Record extracts:
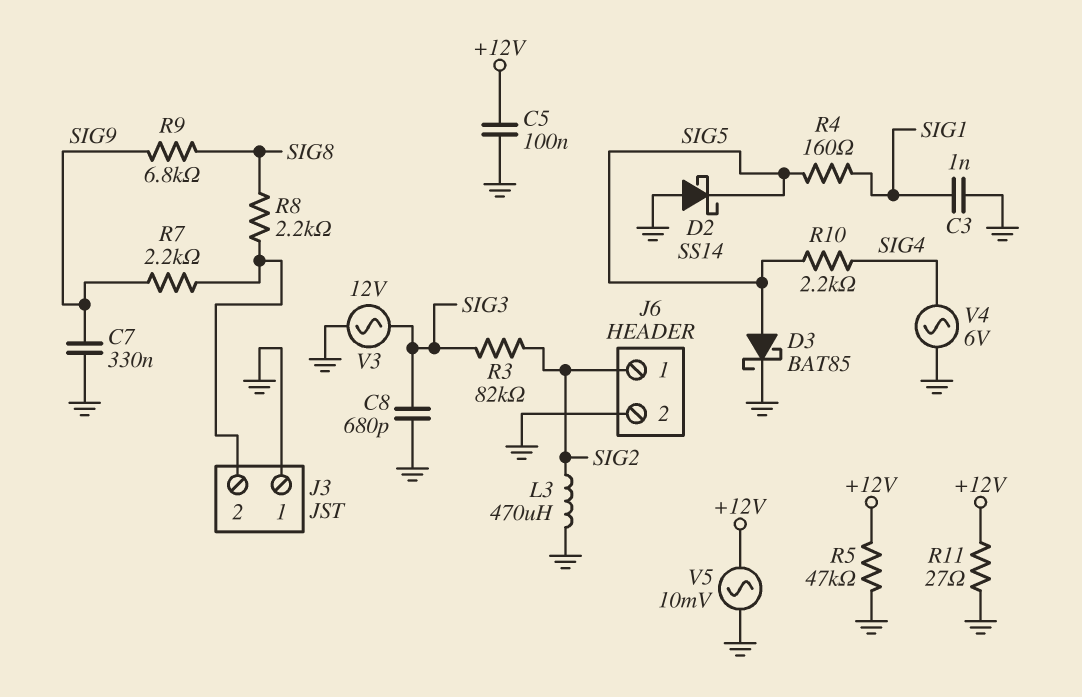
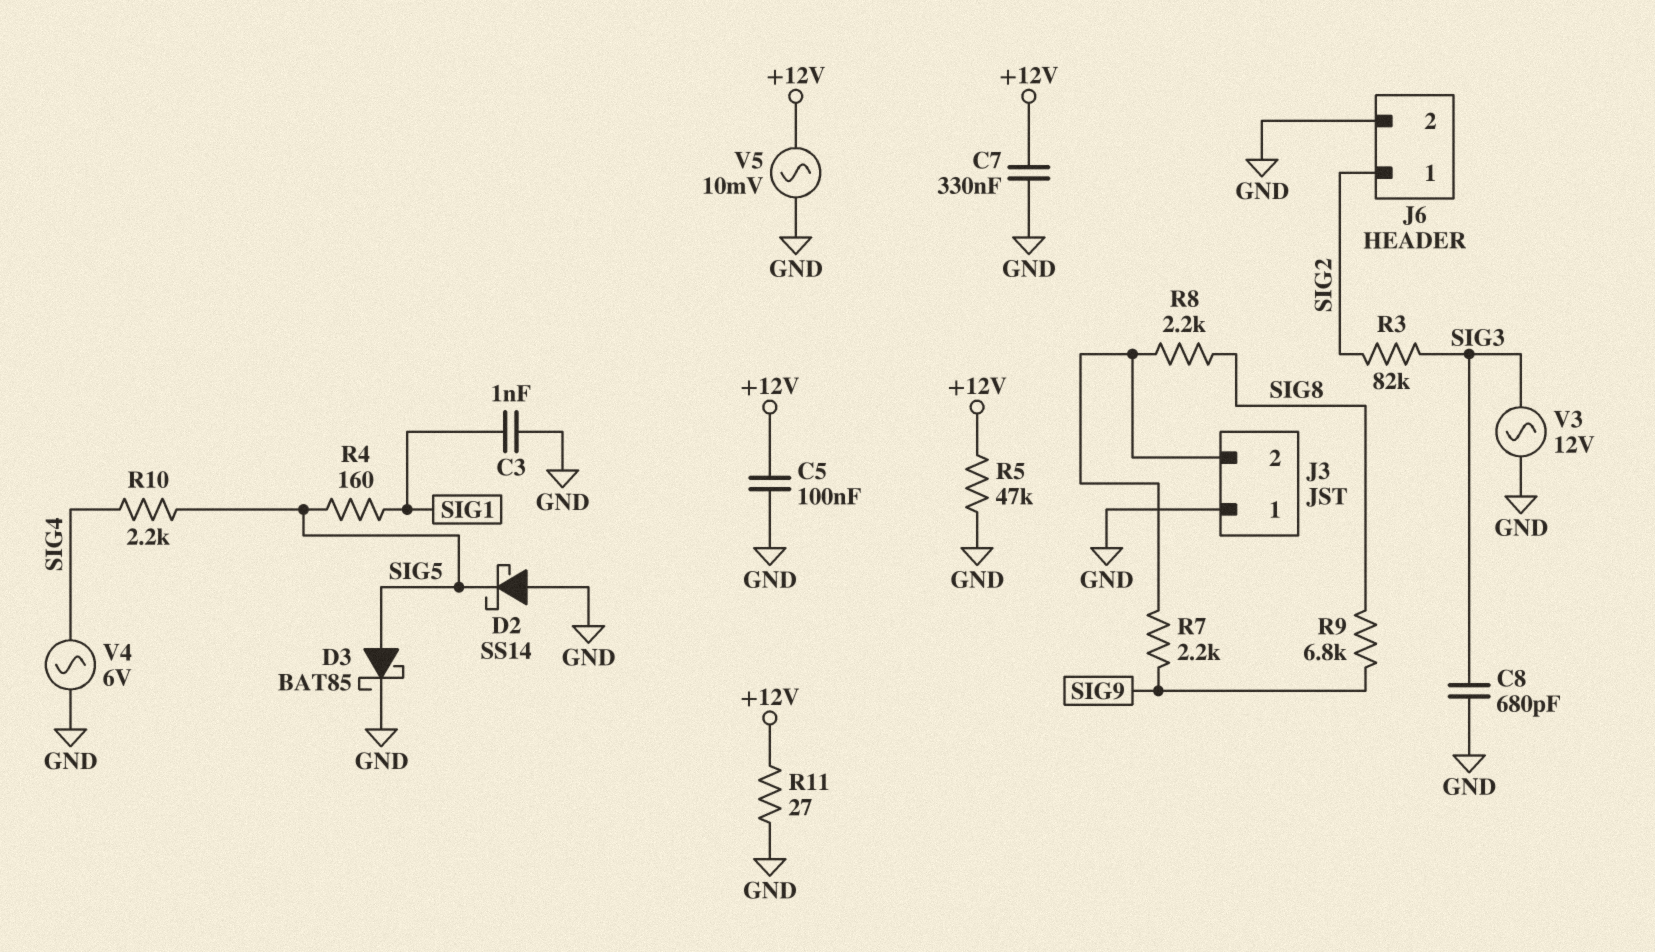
C7: 330nF (GND, SIG9) -> 330nF (+12V, GND)
L3: 470uH (GND, SIG2) -> none

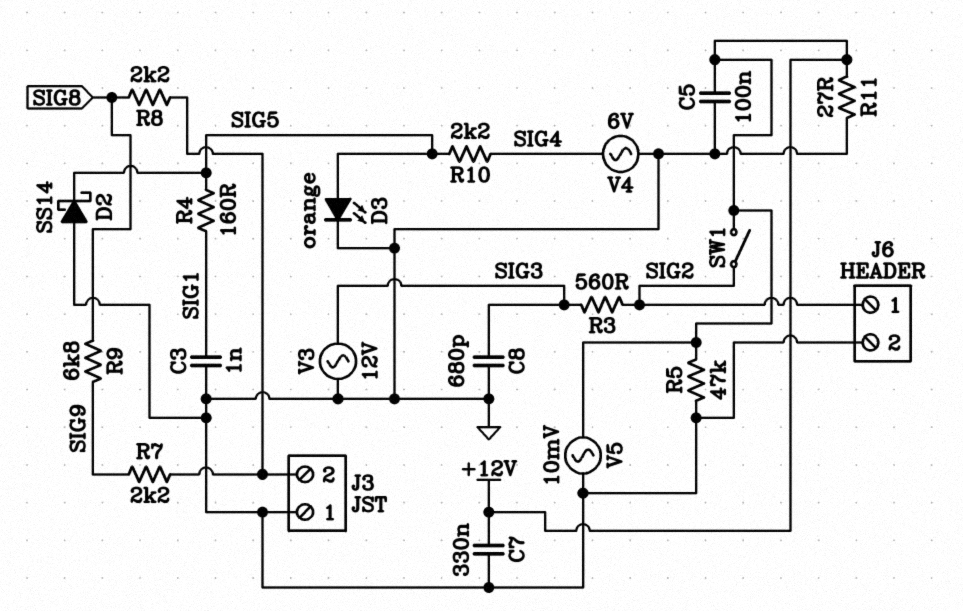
D3: schottky BAT85 (A SIG5, K GND) -> LED orange (A SIG5, K GND)
R3: 82k (SIG2, SIG3) -> 560 (SIG2, SIG3)
SW1: none -> switch (+12V, SIG2)

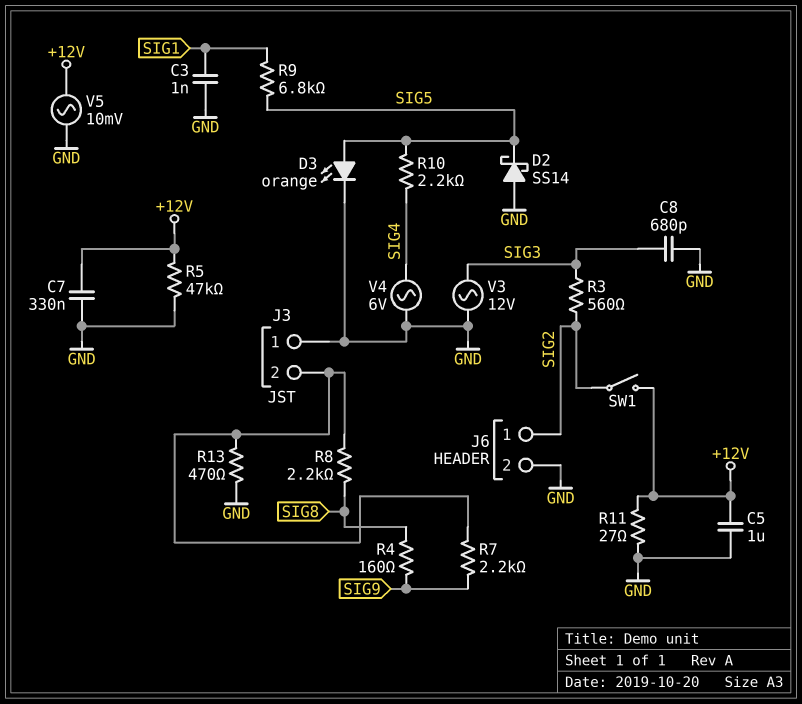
C5: 100nF (+12V, GND) -> 1uF (+12V, GND)
R4: 160 (SIG1, SIG5) -> 160 (SIG8, SIG9)
R9: 6.8k (SIG8, SIG9) -> 6.8k (SIG1, SIG5)
R13: none -> 470 (GND, J3/2)

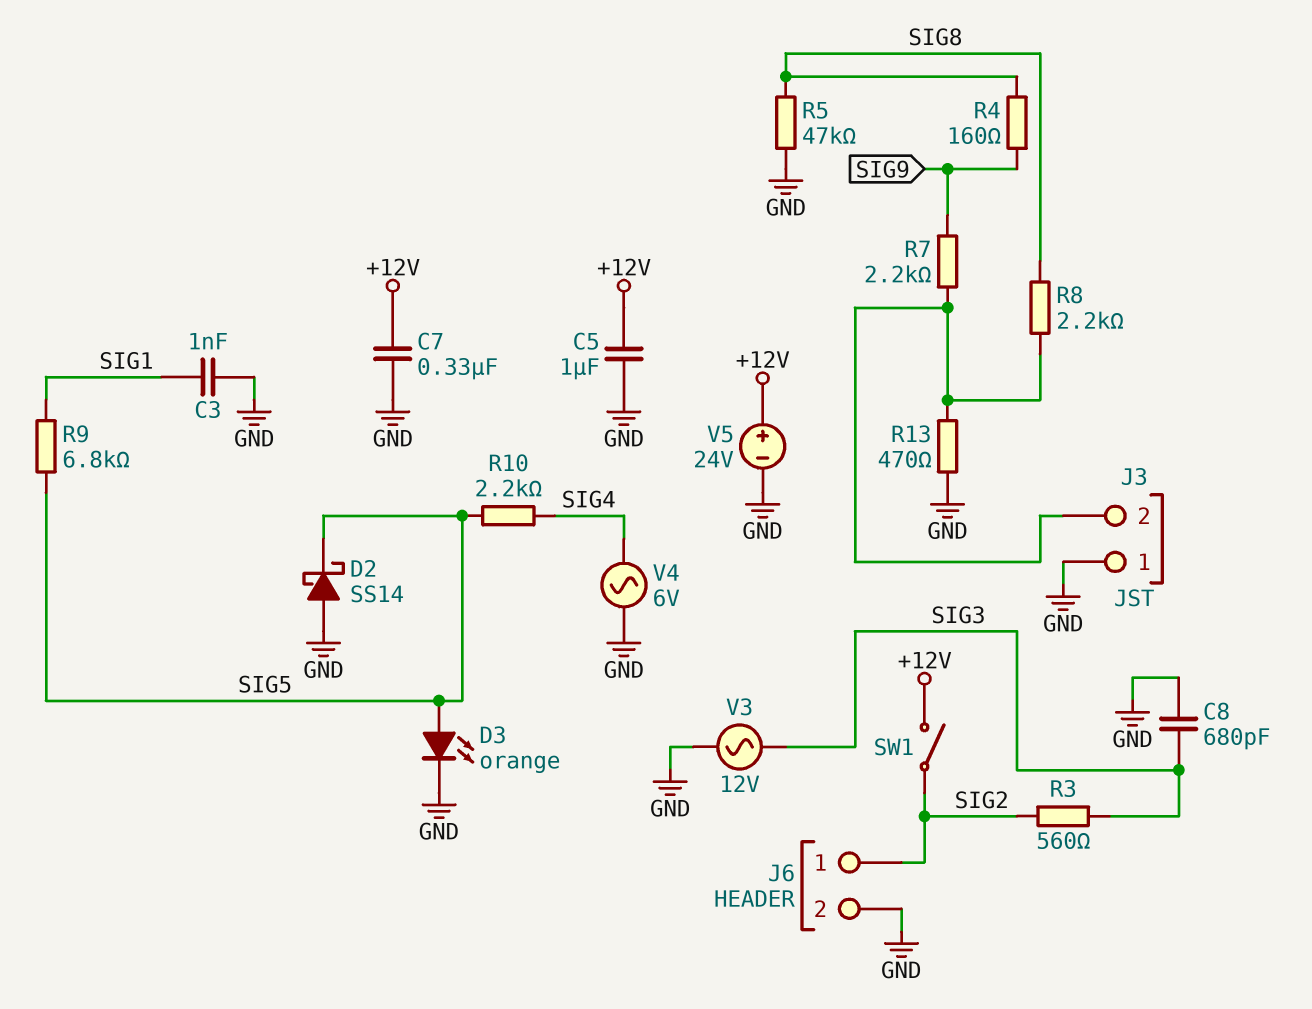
R5: 47k (+12V, GND) -> 47k (GND, SIG8)
R11: 27 (+12V, GND) -> none
V5: AC 10mV (+12V, GND) -> 24V (plus +12V, minus GND)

Task brief: Repeat the records above verbatim, dropping the pictures.

Answer box:
C7: 330nF (GND, SIG9) -> 330nF (+12V, GND)
L3: 470uH (GND, SIG2) -> none

D3: schottky BAT85 (A SIG5, K GND) -> LED orange (A SIG5, K GND)
R3: 82k (SIG2, SIG3) -> 560 (SIG2, SIG3)
SW1: none -> switch (+12V, SIG2)

C5: 100nF (+12V, GND) -> 1uF (+12V, GND)
R4: 160 (SIG1, SIG5) -> 160 (SIG8, SIG9)
R9: 6.8k (SIG8, SIG9) -> 6.8k (SIG1, SIG5)
R13: none -> 470 (GND, J3/2)

R5: 47k (+12V, GND) -> 47k (GND, SIG8)
R11: 27 (+12V, GND) -> none
V5: AC 10mV (+12V, GND) -> 24V (plus +12V, minus GND)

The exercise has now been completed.